Object matching data
-------

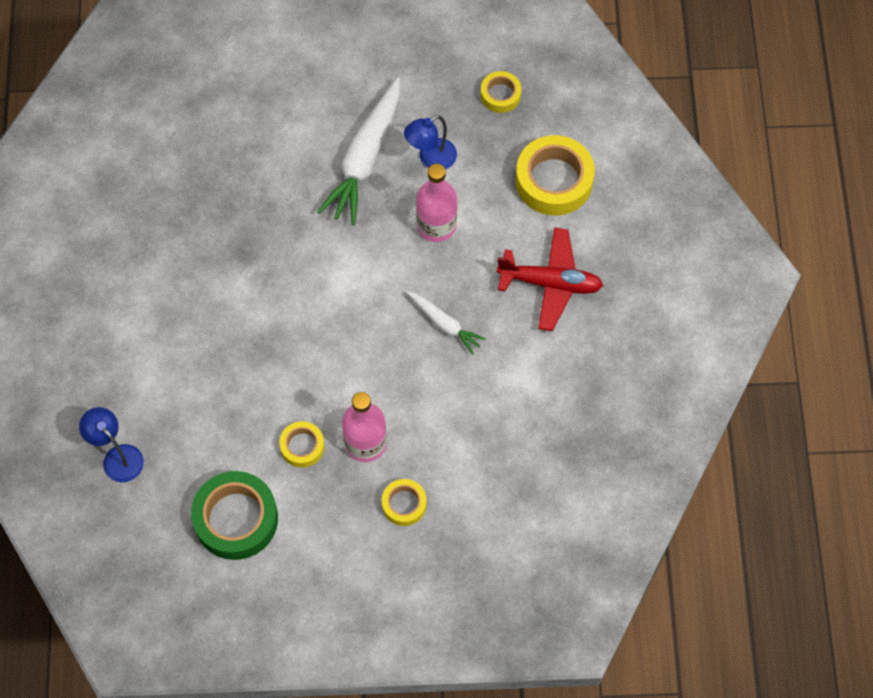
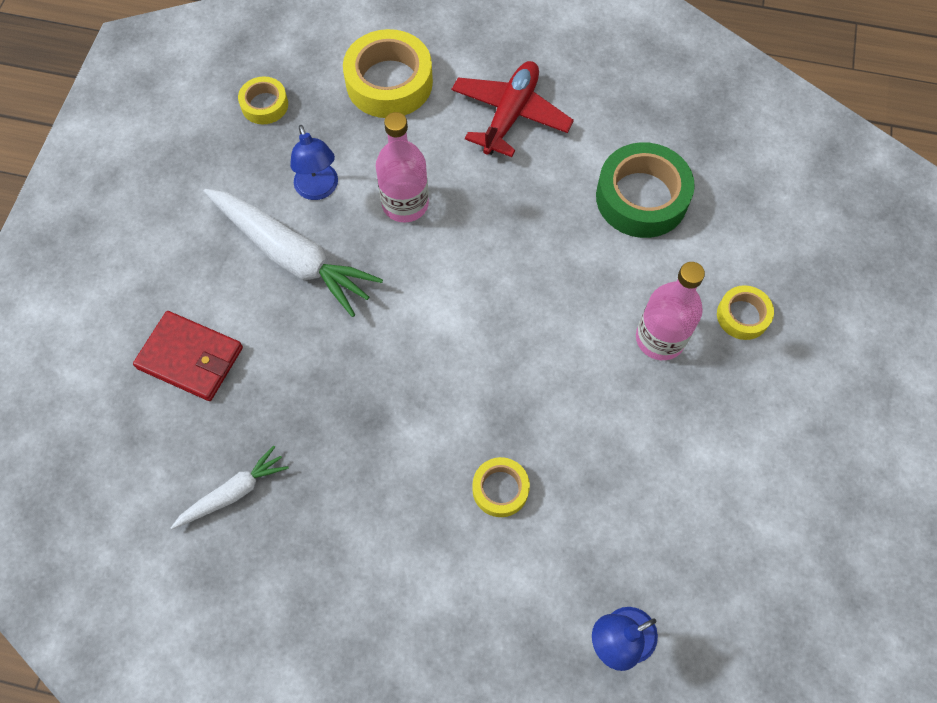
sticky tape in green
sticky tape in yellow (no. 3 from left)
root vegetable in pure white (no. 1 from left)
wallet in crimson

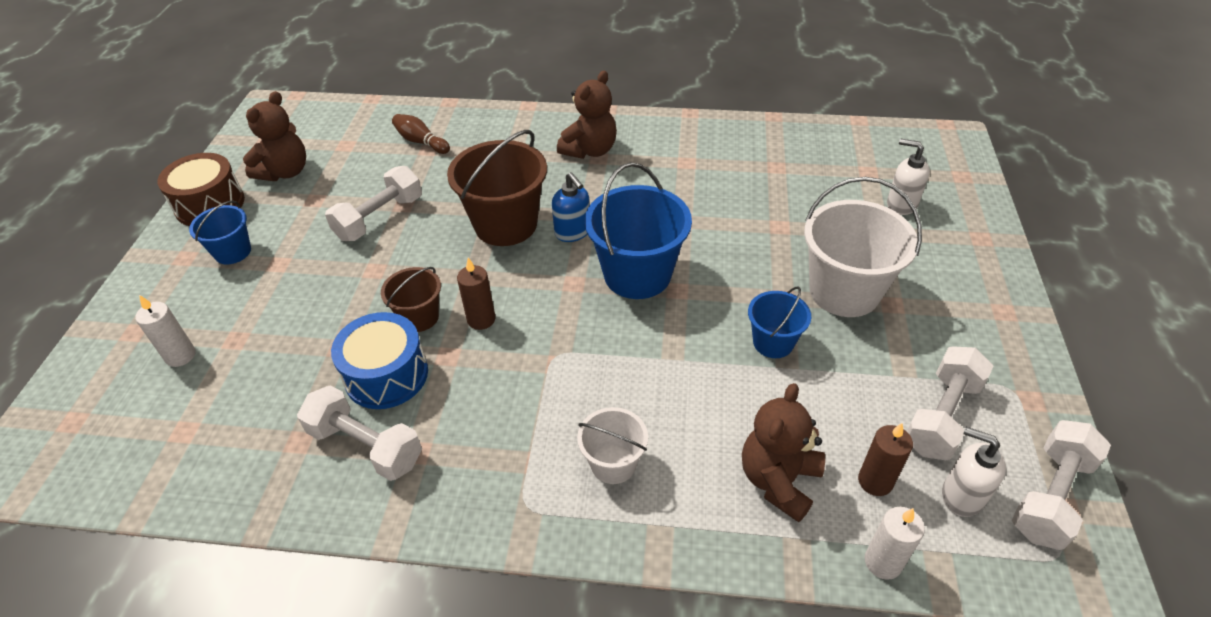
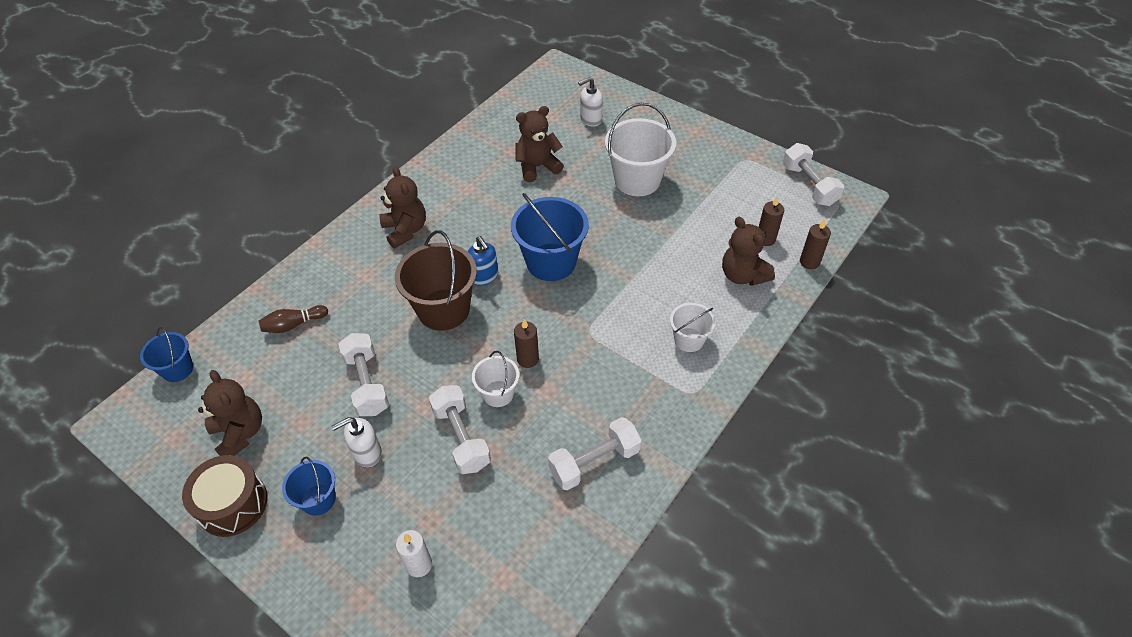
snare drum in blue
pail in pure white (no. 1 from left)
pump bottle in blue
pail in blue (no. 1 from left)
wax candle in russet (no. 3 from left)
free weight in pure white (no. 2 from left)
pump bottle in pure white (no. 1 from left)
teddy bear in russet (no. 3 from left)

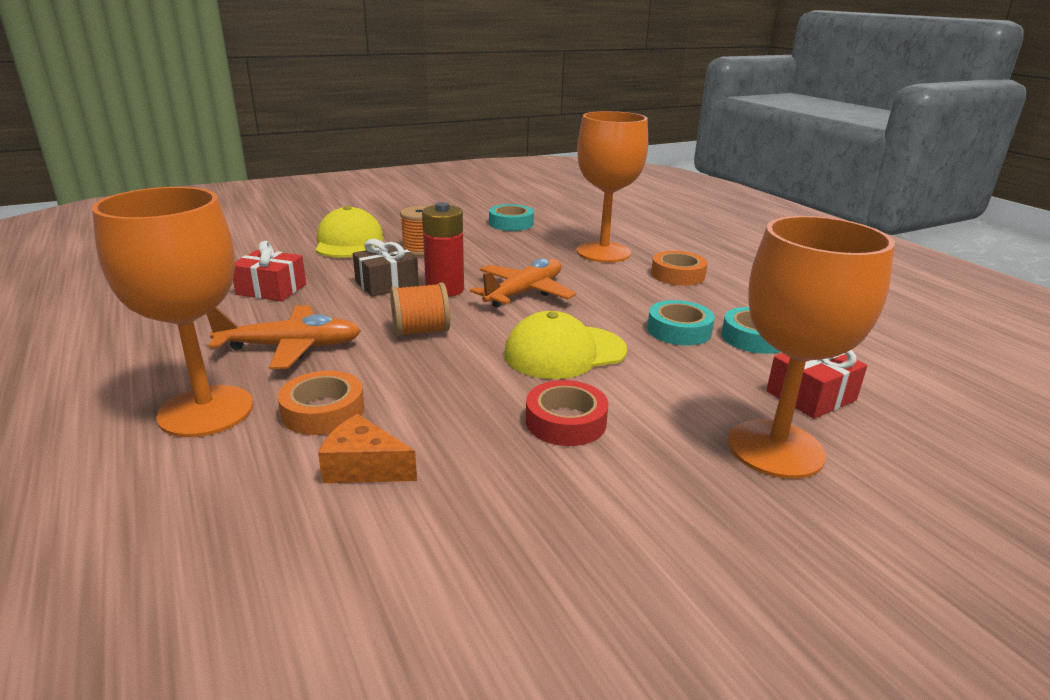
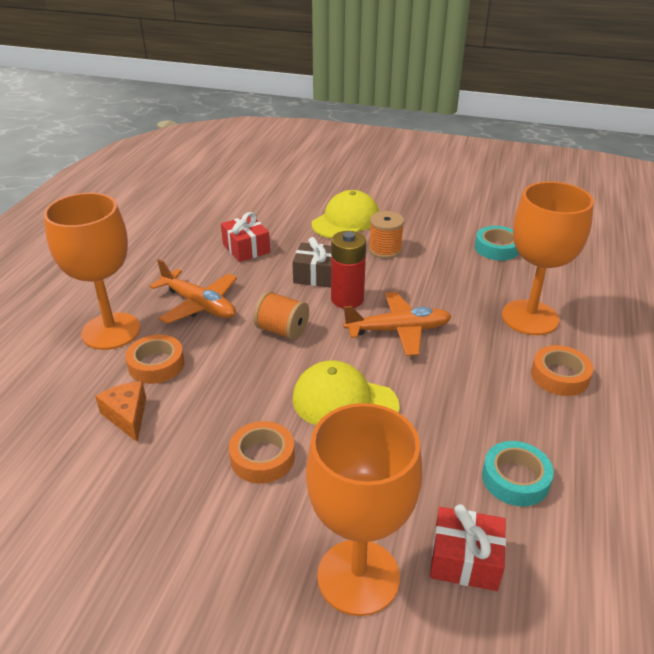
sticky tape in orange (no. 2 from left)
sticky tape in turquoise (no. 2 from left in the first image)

-------

What you are asked to do -
When you repeat the lines above, keep them exact and leave out each image they contain.

Finished task -
sticky tape in green
sticky tape in yellow (no. 3 from left)
root vegetable in pure white (no. 1 from left)
wallet in crimson

snare drum in blue
pail in pure white (no. 1 from left)
pump bottle in blue
pail in blue (no. 1 from left)
wax candle in russet (no. 3 from left)
free weight in pure white (no. 2 from left)
pump bottle in pure white (no. 1 from left)
teddy bear in russet (no. 3 from left)

sticky tape in orange (no. 2 from left)
sticky tape in turquoise (no. 2 from left in the first image)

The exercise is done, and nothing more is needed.